▸ Work request
Produce a verbatim transcript of the entries below, excluding pictures.

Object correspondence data
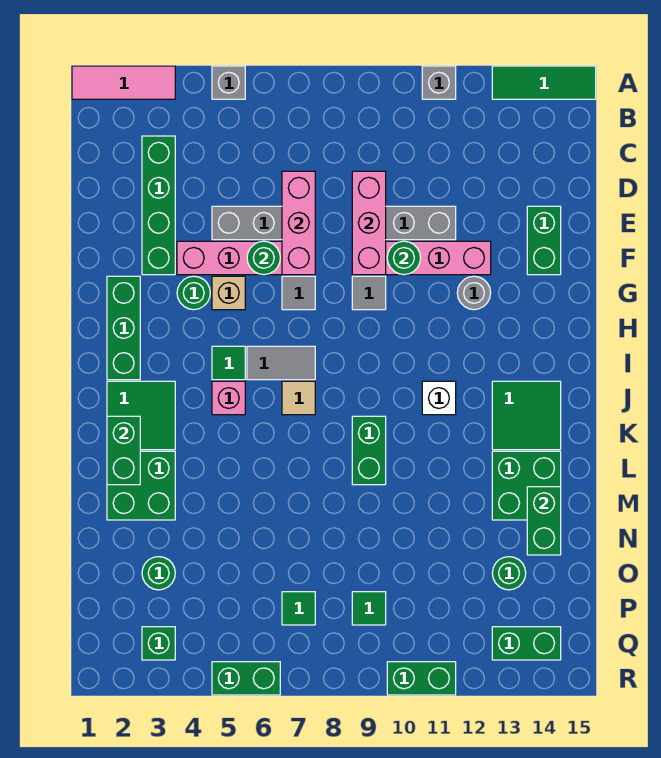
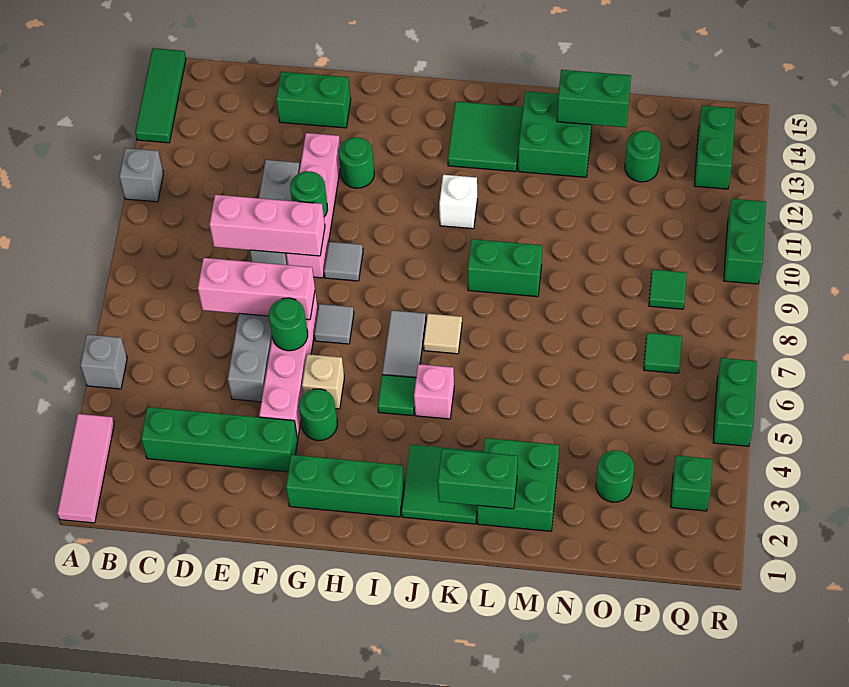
grey 1x1 round brick [457,276,491,310] -> green 1x1 round brick [339,137,374,188]

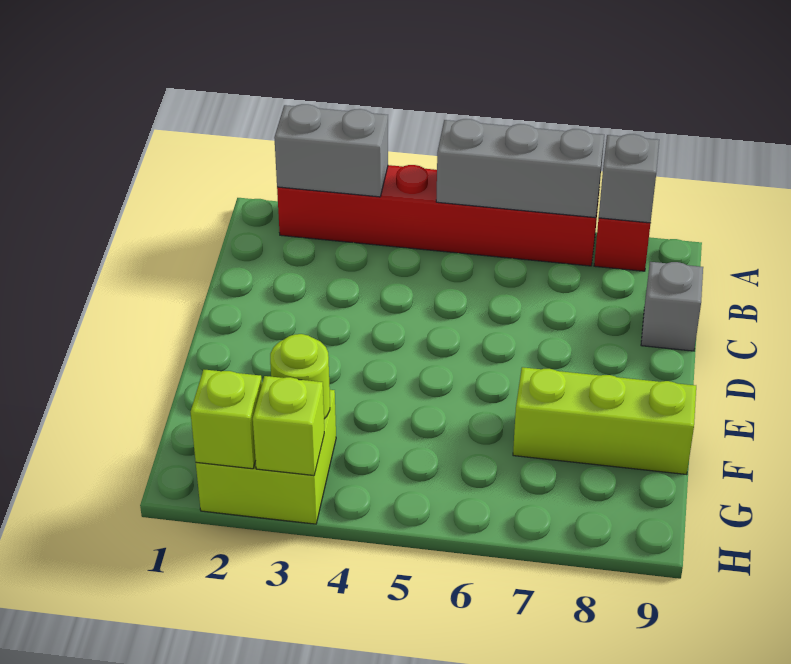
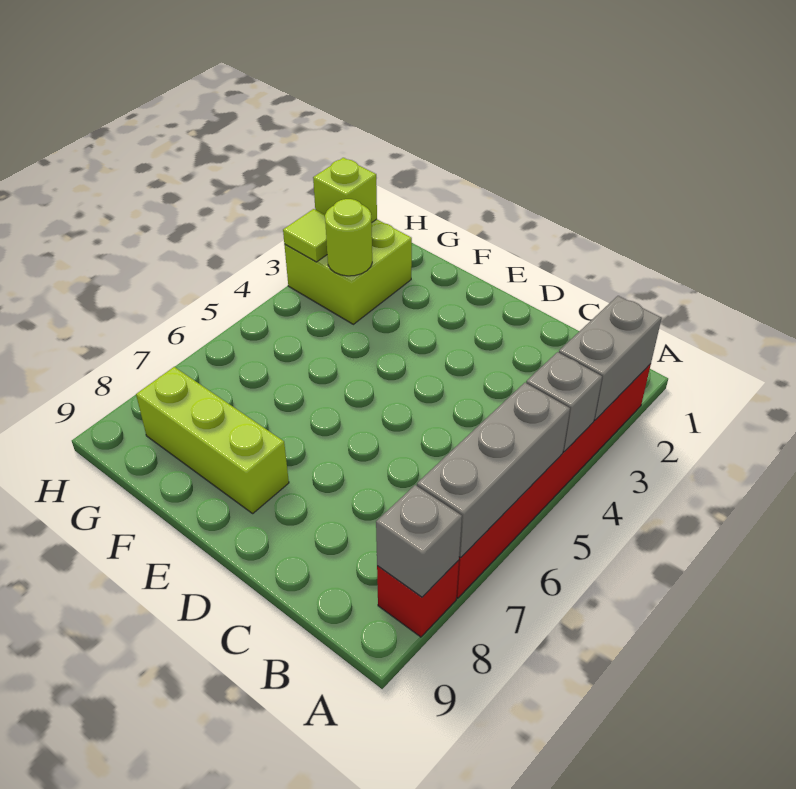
grey 1x1 brick [641,262,703,351] -> grey 1x1 brick moved to [526,352,602,452]
lime 1x3 brick [513,367,696,475] -> lime 1x3 brick turned to [136,367,289,513]
lime 1x1 brick [253,376,324,475] -> lime 1x1 tile [283,209,327,262]

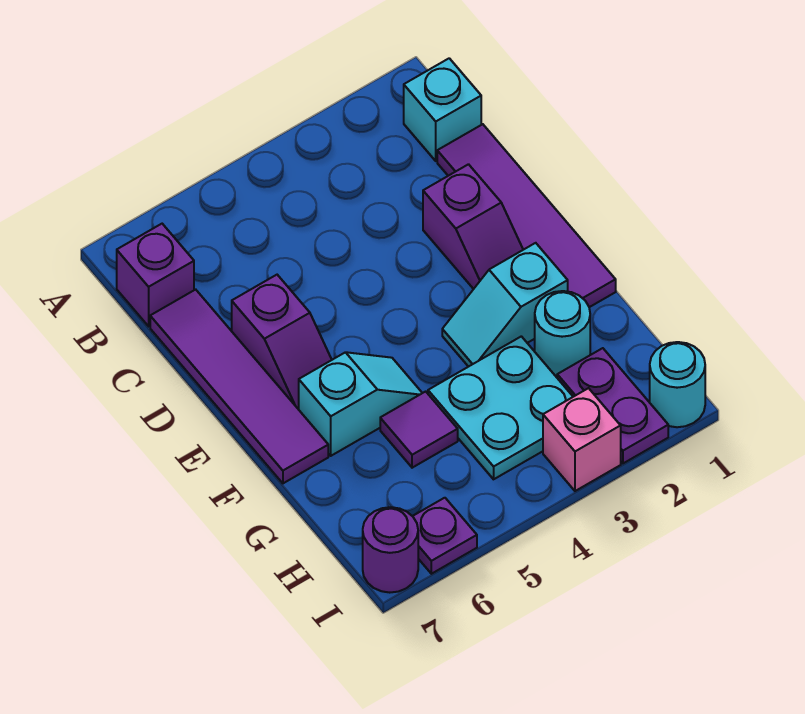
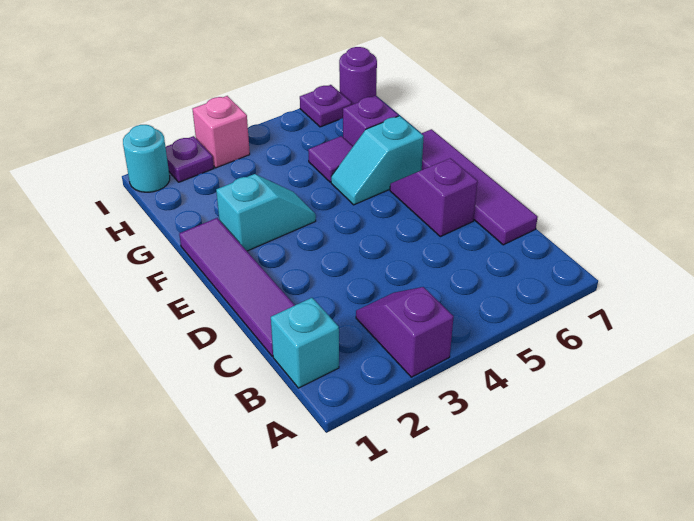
purple 1x1 brick [117,224,194,326] -> purple 1x1 brick moved to [343,96,398,146]
purple 1x2 slope [423,164,523,289] -> purple 1x2 slope moved to [356,287,454,377]
cyan 1x1 round brick [535,291,590,376] -> none
cyan 2x2 plate [428,336,573,479] -> none
purple 1x2 plate [557,348,668,463] -> purple 1x1 plate [166,136,214,182]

▸ Answer space
grey 1x1 round brick [457,276,491,310] -> green 1x1 round brick [339,137,374,188]

grey 1x1 brick [641,262,703,351] -> grey 1x1 brick moved to [526,352,602,452]
lime 1x3 brick [513,367,696,475] -> lime 1x3 brick turned to [136,367,289,513]
lime 1x1 brick [253,376,324,475] -> lime 1x1 tile [283,209,327,262]

purple 1x1 brick [117,224,194,326] -> purple 1x1 brick moved to [343,96,398,146]
purple 1x2 slope [423,164,523,289] -> purple 1x2 slope moved to [356,287,454,377]
cyan 1x1 round brick [535,291,590,376] -> none
cyan 2x2 plate [428,336,573,479] -> none
purple 1x2 plate [557,348,668,463] -> purple 1x1 plate [166,136,214,182]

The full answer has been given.